#### EXERCISE AIM
Lines outside the range are not wanted. Give again exactly the lines between the line holding "yellow flashlight: 3 -> 4" and the line holding "red capsule: 1 -> 0", inclusive, from the listing below.

——

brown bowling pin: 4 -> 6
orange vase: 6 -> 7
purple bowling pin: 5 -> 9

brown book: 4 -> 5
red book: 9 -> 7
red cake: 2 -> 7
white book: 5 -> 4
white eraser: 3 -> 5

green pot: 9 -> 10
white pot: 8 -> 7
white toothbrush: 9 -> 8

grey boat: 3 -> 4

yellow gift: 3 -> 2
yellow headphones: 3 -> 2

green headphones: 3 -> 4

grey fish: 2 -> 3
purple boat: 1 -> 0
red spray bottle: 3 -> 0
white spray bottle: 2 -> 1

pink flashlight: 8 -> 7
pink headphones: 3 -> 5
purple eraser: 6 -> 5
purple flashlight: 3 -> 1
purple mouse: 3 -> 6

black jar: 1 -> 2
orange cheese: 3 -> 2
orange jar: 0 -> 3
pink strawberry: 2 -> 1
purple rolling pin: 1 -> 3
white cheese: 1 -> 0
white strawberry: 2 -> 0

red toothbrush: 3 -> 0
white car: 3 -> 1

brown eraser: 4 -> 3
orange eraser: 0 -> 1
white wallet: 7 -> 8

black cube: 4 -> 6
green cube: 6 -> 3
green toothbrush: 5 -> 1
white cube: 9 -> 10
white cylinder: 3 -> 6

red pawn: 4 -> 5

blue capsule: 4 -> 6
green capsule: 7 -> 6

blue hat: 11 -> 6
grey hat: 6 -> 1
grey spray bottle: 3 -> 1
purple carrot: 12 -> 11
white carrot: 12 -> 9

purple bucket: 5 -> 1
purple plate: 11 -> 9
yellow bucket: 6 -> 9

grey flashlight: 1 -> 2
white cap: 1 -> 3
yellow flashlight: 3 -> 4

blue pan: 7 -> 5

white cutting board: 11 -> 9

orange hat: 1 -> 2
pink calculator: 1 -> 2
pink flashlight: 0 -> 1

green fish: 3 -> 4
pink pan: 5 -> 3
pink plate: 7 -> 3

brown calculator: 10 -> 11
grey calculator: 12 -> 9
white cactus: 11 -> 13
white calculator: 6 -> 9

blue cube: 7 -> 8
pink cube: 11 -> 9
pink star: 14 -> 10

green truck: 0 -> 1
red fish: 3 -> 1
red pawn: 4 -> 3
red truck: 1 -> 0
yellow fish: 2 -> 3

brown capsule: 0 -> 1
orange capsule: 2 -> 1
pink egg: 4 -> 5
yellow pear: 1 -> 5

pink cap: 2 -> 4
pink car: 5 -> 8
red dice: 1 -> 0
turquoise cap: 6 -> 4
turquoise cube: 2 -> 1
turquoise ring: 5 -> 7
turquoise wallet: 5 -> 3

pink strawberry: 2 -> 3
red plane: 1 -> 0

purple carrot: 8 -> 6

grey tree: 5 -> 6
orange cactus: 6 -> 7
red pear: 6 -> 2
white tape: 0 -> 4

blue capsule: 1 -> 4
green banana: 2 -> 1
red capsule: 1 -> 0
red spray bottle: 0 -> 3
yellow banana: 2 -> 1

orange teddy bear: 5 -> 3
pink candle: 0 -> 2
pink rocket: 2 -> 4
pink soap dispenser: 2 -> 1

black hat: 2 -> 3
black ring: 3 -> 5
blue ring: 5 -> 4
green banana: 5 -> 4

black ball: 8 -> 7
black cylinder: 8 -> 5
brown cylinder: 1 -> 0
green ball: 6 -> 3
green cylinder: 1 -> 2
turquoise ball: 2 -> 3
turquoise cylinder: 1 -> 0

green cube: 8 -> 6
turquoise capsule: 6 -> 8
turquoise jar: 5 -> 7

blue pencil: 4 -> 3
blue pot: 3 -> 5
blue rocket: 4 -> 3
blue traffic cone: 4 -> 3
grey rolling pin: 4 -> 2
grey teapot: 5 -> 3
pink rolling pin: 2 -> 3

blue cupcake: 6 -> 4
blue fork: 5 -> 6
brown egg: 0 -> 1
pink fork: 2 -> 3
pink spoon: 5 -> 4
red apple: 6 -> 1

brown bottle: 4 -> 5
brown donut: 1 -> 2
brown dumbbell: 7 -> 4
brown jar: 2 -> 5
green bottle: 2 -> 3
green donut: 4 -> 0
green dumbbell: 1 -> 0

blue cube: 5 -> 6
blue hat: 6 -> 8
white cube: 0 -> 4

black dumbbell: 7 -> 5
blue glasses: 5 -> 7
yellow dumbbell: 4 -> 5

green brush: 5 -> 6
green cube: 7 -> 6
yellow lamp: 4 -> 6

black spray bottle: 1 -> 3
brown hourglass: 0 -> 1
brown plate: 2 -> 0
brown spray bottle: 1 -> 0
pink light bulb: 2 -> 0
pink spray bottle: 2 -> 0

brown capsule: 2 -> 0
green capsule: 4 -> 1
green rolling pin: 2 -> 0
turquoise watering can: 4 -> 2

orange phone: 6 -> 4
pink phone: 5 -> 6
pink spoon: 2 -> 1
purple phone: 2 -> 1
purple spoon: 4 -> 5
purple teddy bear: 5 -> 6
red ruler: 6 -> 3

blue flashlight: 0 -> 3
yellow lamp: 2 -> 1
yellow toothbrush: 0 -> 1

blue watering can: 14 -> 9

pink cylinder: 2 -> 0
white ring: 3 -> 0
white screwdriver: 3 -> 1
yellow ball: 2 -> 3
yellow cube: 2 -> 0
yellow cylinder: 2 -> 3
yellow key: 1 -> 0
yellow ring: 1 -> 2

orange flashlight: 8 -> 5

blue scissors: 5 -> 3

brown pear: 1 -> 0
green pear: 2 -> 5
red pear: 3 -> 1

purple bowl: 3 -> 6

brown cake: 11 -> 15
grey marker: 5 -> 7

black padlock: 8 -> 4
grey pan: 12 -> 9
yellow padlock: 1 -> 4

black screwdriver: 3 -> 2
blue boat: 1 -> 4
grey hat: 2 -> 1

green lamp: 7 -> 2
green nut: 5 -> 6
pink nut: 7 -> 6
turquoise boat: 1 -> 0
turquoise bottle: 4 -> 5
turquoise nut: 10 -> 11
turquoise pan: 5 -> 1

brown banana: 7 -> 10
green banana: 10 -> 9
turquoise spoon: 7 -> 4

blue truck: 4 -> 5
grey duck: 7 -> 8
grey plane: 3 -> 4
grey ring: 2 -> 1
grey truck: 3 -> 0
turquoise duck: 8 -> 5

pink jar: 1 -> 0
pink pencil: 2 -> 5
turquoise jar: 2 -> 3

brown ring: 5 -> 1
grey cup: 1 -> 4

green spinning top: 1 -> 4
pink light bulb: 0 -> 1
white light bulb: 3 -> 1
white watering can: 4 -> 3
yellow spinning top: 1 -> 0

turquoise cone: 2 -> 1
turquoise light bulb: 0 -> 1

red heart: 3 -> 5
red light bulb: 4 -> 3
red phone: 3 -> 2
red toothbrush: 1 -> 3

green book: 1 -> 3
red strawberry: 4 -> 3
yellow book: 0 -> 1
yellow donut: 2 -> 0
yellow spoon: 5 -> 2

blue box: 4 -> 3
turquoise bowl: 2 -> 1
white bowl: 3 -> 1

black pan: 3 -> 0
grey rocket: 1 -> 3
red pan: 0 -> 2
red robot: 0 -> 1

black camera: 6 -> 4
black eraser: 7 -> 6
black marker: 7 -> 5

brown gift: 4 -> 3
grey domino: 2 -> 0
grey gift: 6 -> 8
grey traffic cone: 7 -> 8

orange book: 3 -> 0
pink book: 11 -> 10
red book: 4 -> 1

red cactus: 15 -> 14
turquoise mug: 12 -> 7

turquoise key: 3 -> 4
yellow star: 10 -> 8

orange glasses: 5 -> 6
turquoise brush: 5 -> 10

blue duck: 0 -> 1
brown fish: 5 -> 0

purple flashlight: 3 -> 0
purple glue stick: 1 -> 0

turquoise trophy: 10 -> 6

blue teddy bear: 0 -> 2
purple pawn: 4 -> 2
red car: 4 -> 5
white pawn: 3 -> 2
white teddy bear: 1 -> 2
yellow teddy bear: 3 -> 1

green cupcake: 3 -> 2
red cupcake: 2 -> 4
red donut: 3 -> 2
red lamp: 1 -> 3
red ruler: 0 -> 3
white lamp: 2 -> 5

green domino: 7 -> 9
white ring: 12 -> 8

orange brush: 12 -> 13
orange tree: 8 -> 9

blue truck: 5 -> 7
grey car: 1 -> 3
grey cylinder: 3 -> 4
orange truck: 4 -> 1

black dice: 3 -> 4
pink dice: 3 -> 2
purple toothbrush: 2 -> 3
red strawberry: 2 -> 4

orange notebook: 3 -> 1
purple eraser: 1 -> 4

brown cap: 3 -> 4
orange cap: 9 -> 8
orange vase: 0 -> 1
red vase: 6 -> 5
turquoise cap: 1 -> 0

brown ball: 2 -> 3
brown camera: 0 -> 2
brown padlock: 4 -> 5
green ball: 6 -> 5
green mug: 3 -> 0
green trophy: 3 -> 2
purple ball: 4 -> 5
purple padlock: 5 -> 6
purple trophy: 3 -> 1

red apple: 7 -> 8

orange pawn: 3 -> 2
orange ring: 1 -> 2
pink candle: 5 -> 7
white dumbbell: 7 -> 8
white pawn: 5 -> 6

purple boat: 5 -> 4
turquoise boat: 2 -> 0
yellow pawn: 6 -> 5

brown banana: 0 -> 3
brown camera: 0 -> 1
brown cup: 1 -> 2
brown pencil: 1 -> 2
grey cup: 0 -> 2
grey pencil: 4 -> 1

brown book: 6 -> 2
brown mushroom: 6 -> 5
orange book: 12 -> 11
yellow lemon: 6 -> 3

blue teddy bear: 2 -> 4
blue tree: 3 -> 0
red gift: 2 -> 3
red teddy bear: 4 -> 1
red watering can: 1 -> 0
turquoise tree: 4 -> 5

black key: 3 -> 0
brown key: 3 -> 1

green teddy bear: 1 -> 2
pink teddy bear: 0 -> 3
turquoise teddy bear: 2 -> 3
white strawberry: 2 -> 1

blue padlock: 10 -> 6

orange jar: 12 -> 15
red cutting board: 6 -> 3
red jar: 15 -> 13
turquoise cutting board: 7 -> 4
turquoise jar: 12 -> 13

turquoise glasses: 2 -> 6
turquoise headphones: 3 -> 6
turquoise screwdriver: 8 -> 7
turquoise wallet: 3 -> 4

——

#### ANSWER
yellow flashlight: 3 -> 4

blue pan: 7 -> 5

white cutting board: 11 -> 9

orange hat: 1 -> 2
pink calculator: 1 -> 2
pink flashlight: 0 -> 1

green fish: 3 -> 4
pink pan: 5 -> 3
pink plate: 7 -> 3

brown calculator: 10 -> 11
grey calculator: 12 -> 9
white cactus: 11 -> 13
white calculator: 6 -> 9

blue cube: 7 -> 8
pink cube: 11 -> 9
pink star: 14 -> 10

green truck: 0 -> 1
red fish: 3 -> 1
red pawn: 4 -> 3
red truck: 1 -> 0
yellow fish: 2 -> 3

brown capsule: 0 -> 1
orange capsule: 2 -> 1
pink egg: 4 -> 5
yellow pear: 1 -> 5

pink cap: 2 -> 4
pink car: 5 -> 8
red dice: 1 -> 0
turquoise cap: 6 -> 4
turquoise cube: 2 -> 1
turquoise ring: 5 -> 7
turquoise wallet: 5 -> 3

pink strawberry: 2 -> 3
red plane: 1 -> 0

purple carrot: 8 -> 6

grey tree: 5 -> 6
orange cactus: 6 -> 7
red pear: 6 -> 2
white tape: 0 -> 4

blue capsule: 1 -> 4
green banana: 2 -> 1
red capsule: 1 -> 0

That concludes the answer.